Start of Information supplied

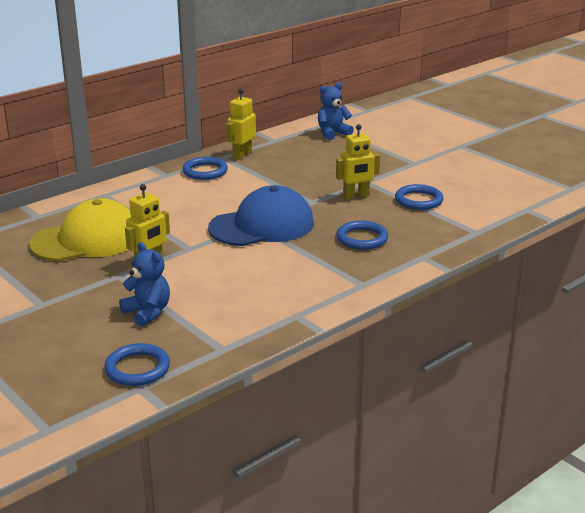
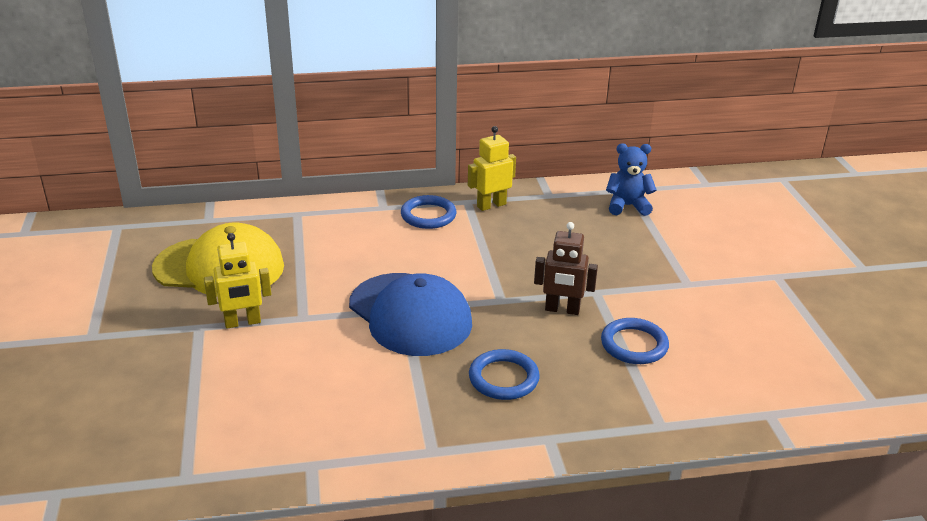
camera: 30 degrees right, 5 degrees up
blue ring [104,343,170,386] -> none
blue teddy bear [119,242,170,327] -> none
blue cap [208,185,314,246] -> blue cap turned 45 degrees clockwise [349,273,472,356]
yellow robot [336,124,380,199] -> brown robot [534,222,598,315]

End of Information supplied

== Instructions for the task ==
Beginning with the first entry above, reproduce every line verbatim until the line with "blue cap [208,185,314,246]", which is included too; omit pictures.

== Response below ==
camera: 30 degrees right, 5 degrees up
blue ring [104,343,170,386] -> none
blue teddy bear [119,242,170,327] -> none
blue cap [208,185,314,246] -> blue cap turned 45 degrees clockwise [349,273,472,356]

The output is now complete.